:: Activity ::
From the line with "RADIO pin SCK: SCL -> SCK" to the line with "LINE2 pin DO: D9 -> D2", retype every line exactly, including those two, and leave out the rest of the data below.

- - -

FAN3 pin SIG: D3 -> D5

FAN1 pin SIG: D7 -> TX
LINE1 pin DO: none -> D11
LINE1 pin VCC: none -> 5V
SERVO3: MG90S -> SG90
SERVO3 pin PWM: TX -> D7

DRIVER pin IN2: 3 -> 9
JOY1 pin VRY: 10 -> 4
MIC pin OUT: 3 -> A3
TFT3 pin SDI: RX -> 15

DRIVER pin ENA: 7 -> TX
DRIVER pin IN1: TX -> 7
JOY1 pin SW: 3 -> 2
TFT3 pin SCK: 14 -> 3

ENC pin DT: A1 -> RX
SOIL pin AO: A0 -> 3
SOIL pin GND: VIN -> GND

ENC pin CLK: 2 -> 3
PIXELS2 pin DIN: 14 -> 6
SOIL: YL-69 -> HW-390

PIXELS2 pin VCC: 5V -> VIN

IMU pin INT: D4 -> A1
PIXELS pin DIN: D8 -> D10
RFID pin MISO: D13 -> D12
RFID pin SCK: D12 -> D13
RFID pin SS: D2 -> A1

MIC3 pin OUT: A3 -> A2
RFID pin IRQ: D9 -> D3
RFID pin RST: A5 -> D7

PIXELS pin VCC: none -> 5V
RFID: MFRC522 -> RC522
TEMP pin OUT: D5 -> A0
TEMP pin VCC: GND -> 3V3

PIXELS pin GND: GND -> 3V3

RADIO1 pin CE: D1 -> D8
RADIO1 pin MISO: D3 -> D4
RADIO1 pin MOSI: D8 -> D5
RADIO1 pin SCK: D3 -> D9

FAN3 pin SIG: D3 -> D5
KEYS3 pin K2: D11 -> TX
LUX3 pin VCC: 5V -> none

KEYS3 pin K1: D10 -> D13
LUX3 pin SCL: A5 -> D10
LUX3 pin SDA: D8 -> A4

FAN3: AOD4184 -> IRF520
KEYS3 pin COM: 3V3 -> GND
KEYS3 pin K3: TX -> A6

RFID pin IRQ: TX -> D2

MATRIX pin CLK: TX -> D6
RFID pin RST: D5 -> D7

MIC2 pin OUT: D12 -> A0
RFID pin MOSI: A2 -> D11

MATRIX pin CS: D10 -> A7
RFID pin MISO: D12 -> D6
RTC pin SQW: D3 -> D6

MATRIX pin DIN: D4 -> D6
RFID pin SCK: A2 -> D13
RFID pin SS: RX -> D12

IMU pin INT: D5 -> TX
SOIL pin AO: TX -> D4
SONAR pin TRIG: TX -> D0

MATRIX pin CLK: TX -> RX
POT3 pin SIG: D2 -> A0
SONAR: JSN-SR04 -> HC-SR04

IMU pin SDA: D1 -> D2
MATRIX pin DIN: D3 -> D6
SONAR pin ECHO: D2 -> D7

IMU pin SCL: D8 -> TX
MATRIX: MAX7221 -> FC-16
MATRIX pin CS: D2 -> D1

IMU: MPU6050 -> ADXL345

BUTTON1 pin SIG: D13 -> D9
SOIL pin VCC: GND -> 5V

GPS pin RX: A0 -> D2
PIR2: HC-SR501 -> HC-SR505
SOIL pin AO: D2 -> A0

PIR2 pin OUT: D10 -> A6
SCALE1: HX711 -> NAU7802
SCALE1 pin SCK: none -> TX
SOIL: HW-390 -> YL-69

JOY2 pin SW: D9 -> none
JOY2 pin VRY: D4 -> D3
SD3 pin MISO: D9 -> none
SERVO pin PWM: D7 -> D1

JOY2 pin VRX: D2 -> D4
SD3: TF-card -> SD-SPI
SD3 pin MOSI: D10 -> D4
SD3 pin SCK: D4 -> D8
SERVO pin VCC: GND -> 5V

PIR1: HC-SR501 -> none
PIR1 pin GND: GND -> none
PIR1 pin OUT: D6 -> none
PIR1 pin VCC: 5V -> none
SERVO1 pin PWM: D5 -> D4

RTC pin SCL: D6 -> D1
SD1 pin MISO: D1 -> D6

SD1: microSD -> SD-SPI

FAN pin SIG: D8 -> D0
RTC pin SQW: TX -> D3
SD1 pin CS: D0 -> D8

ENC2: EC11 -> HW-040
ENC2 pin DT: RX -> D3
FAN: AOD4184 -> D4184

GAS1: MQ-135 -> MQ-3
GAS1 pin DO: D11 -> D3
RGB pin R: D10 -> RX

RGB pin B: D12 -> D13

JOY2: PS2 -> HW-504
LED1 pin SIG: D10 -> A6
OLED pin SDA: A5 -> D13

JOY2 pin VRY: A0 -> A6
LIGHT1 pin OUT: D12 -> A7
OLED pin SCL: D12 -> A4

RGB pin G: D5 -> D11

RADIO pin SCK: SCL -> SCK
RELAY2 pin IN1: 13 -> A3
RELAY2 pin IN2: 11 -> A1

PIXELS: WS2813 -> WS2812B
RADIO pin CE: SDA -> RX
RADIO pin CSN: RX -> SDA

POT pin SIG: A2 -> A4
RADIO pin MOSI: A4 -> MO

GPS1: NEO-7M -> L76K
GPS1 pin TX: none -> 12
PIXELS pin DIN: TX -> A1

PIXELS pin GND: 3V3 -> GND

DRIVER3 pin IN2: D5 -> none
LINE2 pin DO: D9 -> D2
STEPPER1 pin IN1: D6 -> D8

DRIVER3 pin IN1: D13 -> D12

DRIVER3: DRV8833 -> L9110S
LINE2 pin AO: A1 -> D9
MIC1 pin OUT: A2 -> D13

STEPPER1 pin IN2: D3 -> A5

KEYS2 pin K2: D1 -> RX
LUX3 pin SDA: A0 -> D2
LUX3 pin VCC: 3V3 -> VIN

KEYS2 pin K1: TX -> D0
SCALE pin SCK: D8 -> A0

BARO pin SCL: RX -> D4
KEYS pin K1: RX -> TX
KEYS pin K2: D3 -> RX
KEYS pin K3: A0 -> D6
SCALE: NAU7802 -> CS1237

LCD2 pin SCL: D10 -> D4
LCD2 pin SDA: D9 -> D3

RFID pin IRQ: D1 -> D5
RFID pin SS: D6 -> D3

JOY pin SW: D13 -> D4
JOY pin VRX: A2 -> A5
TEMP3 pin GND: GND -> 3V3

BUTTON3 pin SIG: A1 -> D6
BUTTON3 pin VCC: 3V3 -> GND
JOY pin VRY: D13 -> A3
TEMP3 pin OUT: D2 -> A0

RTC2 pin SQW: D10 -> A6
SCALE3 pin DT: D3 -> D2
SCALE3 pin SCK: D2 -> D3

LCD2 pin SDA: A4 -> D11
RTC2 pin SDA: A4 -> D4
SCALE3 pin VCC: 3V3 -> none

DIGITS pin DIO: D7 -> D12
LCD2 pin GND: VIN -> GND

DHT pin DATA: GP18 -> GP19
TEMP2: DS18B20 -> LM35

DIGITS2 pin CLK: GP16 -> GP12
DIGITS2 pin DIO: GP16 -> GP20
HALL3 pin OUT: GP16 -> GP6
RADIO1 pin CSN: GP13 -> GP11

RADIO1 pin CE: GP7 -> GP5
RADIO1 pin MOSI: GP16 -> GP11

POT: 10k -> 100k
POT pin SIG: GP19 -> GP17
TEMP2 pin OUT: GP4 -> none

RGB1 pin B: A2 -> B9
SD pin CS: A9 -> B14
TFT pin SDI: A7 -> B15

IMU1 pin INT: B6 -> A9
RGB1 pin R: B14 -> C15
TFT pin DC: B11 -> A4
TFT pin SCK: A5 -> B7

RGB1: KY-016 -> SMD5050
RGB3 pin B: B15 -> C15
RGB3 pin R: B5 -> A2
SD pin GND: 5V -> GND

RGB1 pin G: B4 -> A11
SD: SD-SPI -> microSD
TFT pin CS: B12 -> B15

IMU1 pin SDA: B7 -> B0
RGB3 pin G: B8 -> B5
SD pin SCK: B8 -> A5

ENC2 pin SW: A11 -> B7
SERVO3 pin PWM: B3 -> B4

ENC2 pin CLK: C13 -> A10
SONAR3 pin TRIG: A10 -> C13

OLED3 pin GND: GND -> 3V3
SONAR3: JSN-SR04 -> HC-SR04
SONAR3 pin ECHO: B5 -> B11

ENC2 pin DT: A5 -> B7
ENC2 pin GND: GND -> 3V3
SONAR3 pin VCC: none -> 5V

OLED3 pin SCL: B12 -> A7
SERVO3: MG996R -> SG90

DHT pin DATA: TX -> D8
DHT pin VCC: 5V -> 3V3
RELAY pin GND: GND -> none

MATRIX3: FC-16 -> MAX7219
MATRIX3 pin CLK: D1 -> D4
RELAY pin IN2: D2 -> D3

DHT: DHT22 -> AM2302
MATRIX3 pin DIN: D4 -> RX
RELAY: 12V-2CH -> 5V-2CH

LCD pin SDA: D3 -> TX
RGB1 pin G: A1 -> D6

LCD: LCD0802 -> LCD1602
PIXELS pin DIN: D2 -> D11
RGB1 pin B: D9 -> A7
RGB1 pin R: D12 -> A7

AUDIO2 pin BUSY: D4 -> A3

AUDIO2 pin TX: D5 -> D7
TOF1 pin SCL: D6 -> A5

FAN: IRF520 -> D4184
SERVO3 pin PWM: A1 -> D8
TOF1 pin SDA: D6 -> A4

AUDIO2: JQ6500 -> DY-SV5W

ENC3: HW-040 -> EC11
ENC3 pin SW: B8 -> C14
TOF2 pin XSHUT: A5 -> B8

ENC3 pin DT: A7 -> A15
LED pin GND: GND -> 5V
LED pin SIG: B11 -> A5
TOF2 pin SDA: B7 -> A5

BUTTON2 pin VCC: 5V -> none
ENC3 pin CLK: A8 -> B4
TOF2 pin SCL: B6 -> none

- - -

:: Response area ::
RADIO pin SCK: SCL -> SCK
RELAY2 pin IN1: 13 -> A3
RELAY2 pin IN2: 11 -> A1

PIXELS: WS2813 -> WS2812B
RADIO pin CE: SDA -> RX
RADIO pin CSN: RX -> SDA

POT pin SIG: A2 -> A4
RADIO pin MOSI: A4 -> MO

GPS1: NEO-7M -> L76K
GPS1 pin TX: none -> 12
PIXELS pin DIN: TX -> A1

PIXELS pin GND: 3V3 -> GND

DRIVER3 pin IN2: D5 -> none
LINE2 pin DO: D9 -> D2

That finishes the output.